··· Supplied material

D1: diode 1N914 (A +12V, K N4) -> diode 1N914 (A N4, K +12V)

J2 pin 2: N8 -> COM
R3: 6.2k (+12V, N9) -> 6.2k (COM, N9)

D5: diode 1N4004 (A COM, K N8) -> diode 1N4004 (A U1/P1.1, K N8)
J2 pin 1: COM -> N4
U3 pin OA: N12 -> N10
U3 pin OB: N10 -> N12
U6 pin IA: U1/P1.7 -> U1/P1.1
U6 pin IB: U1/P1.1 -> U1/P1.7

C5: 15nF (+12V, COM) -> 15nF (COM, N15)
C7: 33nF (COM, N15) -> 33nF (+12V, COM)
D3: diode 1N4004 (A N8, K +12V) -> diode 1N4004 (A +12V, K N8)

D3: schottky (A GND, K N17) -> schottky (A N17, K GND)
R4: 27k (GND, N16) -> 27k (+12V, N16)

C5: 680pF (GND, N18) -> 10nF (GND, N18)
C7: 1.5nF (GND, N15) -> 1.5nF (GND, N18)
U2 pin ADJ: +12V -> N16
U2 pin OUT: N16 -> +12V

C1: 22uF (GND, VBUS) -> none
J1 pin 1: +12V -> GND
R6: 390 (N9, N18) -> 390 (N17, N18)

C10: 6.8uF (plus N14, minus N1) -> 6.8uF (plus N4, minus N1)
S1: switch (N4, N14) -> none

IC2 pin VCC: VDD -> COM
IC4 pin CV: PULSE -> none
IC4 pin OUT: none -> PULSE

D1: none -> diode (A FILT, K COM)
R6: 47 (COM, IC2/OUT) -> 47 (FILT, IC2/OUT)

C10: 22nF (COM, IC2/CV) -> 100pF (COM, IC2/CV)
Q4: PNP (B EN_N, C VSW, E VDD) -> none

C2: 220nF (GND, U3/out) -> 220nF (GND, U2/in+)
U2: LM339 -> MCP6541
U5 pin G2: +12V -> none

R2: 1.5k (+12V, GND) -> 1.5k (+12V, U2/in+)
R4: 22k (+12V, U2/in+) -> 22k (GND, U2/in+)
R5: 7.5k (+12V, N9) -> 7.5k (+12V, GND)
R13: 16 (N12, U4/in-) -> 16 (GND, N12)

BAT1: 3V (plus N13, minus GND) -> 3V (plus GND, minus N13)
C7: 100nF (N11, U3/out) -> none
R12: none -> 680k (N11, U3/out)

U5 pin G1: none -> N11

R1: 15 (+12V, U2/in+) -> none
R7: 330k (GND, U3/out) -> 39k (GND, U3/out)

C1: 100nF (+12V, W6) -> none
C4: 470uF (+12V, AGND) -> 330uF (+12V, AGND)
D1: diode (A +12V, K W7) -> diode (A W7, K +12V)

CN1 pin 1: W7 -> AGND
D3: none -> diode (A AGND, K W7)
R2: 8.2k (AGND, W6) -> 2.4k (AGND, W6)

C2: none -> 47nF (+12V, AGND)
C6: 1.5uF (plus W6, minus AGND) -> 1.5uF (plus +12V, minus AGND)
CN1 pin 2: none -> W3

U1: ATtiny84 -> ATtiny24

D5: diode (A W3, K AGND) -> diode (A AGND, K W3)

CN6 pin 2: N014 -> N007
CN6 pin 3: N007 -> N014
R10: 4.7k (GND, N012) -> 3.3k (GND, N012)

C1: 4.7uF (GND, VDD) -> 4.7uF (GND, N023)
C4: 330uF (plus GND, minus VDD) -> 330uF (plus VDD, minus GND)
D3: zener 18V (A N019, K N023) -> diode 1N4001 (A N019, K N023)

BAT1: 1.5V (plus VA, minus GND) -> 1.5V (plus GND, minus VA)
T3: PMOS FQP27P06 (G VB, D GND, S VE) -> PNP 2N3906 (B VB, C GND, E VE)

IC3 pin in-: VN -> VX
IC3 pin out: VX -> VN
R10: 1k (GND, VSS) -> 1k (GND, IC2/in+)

······

# How to complete this task
The answer must be an exact copy of every entry.

# Solution to this exercise
D1: diode 1N914 (A +12V, K N4) -> diode 1N914 (A N4, K +12V)

J2 pin 2: N8 -> COM
R3: 6.2k (+12V, N9) -> 6.2k (COM, N9)

D5: diode 1N4004 (A COM, K N8) -> diode 1N4004 (A U1/P1.1, K N8)
J2 pin 1: COM -> N4
U3 pin OA: N12 -> N10
U3 pin OB: N10 -> N12
U6 pin IA: U1/P1.7 -> U1/P1.1
U6 pin IB: U1/P1.1 -> U1/P1.7

C5: 15nF (+12V, COM) -> 15nF (COM, N15)
C7: 33nF (COM, N15) -> 33nF (+12V, COM)
D3: diode 1N4004 (A N8, K +12V) -> diode 1N4004 (A +12V, K N8)

D3: schottky (A GND, K N17) -> schottky (A N17, K GND)
R4: 27k (GND, N16) -> 27k (+12V, N16)

C5: 680pF (GND, N18) -> 10nF (GND, N18)
C7: 1.5nF (GND, N15) -> 1.5nF (GND, N18)
U2 pin ADJ: +12V -> N16
U2 pin OUT: N16 -> +12V

C1: 22uF (GND, VBUS) -> none
J1 pin 1: +12V -> GND
R6: 390 (N9, N18) -> 390 (N17, N18)

C10: 6.8uF (plus N14, minus N1) -> 6.8uF (plus N4, minus N1)
S1: switch (N4, N14) -> none

IC2 pin VCC: VDD -> COM
IC4 pin CV: PULSE -> none
IC4 pin OUT: none -> PULSE

D1: none -> diode (A FILT, K COM)
R6: 47 (COM, IC2/OUT) -> 47 (FILT, IC2/OUT)

C10: 22nF (COM, IC2/CV) -> 100pF (COM, IC2/CV)
Q4: PNP (B EN_N, C VSW, E VDD) -> none

C2: 220nF (GND, U3/out) -> 220nF (GND, U2/in+)
U2: LM339 -> MCP6541
U5 pin G2: +12V -> none

R2: 1.5k (+12V, GND) -> 1.5k (+12V, U2/in+)
R4: 22k (+12V, U2/in+) -> 22k (GND, U2/in+)
R5: 7.5k (+12V, N9) -> 7.5k (+12V, GND)
R13: 16 (N12, U4/in-) -> 16 (GND, N12)

BAT1: 3V (plus N13, minus GND) -> 3V (plus GND, minus N13)
C7: 100nF (N11, U3/out) -> none
R12: none -> 680k (N11, U3/out)

U5 pin G1: none -> N11

R1: 15 (+12V, U2/in+) -> none
R7: 330k (GND, U3/out) -> 39k (GND, U3/out)

C1: 100nF (+12V, W6) -> none
C4: 470uF (+12V, AGND) -> 330uF (+12V, AGND)
D1: diode (A +12V, K W7) -> diode (A W7, K +12V)

CN1 pin 1: W7 -> AGND
D3: none -> diode (A AGND, K W7)
R2: 8.2k (AGND, W6) -> 2.4k (AGND, W6)

C2: none -> 47nF (+12V, AGND)
C6: 1.5uF (plus W6, minus AGND) -> 1.5uF (plus +12V, minus AGND)
CN1 pin 2: none -> W3

U1: ATtiny84 -> ATtiny24

D5: diode (A W3, K AGND) -> diode (A AGND, K W3)

CN6 pin 2: N014 -> N007
CN6 pin 3: N007 -> N014
R10: 4.7k (GND, N012) -> 3.3k (GND, N012)

C1: 4.7uF (GND, VDD) -> 4.7uF (GND, N023)
C4: 330uF (plus GND, minus VDD) -> 330uF (plus VDD, minus GND)
D3: zener 18V (A N019, K N023) -> diode 1N4001 (A N019, K N023)

BAT1: 1.5V (plus VA, minus GND) -> 1.5V (plus GND, minus VA)
T3: PMOS FQP27P06 (G VB, D GND, S VE) -> PNP 2N3906 (B VB, C GND, E VE)

IC3 pin in-: VN -> VX
IC3 pin out: VX -> VN
R10: 1k (GND, VSS) -> 1k (GND, IC2/in+)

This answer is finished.